§ Try it: Give again, word for word, every line below from the one that has "(467, 439) = (327, 361): grey" through the one that has "(690, 224) = (649, 146): pink domino -> none", both included, and no others.
*** Opening of Material provided ***
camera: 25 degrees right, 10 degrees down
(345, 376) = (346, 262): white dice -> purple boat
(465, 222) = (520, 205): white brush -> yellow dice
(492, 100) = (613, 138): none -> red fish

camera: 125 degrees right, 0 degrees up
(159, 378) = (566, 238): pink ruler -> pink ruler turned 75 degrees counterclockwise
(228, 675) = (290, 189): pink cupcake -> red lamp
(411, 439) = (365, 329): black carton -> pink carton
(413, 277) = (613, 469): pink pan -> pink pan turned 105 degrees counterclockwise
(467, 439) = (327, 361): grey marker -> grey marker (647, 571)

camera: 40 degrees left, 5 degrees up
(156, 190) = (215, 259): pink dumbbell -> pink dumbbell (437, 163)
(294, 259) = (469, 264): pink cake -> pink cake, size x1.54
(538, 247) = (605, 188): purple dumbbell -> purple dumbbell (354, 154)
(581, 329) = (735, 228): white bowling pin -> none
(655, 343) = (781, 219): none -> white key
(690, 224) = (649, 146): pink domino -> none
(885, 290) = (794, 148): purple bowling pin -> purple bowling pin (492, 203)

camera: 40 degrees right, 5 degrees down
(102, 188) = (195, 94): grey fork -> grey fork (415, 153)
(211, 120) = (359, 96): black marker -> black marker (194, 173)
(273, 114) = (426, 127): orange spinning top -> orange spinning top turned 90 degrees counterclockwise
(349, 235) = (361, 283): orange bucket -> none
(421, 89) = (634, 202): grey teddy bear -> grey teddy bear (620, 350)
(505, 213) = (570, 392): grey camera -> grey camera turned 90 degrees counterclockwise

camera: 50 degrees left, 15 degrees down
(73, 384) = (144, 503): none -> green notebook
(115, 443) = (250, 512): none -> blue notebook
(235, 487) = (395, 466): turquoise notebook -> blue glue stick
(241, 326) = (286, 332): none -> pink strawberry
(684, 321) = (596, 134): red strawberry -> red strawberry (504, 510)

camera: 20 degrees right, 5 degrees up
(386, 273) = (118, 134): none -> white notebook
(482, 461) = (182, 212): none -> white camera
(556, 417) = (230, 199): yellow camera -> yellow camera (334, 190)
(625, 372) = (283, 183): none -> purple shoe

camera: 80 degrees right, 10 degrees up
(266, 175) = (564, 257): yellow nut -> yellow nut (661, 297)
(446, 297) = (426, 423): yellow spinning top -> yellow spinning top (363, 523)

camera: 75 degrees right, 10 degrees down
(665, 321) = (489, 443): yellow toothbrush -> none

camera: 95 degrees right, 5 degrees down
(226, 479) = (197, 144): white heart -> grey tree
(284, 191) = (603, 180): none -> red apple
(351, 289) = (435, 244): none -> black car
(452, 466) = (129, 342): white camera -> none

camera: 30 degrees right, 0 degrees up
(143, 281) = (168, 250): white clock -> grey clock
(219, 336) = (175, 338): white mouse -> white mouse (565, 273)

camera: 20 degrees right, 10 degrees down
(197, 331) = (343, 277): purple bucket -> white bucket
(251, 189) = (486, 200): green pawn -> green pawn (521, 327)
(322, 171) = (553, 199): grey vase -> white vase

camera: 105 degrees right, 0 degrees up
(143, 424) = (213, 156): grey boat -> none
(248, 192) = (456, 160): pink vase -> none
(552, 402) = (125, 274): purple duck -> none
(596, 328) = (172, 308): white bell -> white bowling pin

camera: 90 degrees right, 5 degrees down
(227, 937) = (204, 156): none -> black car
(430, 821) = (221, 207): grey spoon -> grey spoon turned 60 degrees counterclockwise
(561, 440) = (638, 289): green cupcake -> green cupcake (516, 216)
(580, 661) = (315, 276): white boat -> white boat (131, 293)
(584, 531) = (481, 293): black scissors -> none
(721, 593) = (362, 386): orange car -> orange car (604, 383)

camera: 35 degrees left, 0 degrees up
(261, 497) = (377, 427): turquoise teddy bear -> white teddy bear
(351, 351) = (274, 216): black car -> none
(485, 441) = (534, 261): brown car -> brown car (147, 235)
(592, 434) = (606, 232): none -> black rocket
*** Close of Material provided ***
§ Task result:
(467, 439) = (327, 361): grey marker -> grey marker (647, 571)

camera: 40 degrees left, 5 degrees up
(156, 190) = (215, 259): pink dumbbell -> pink dumbbell (437, 163)
(294, 259) = (469, 264): pink cake -> pink cake, size x1.54
(538, 247) = (605, 188): purple dumbbell -> purple dumbbell (354, 154)
(581, 329) = (735, 228): white bowling pin -> none
(655, 343) = (781, 219): none -> white key
(690, 224) = (649, 146): pink domino -> none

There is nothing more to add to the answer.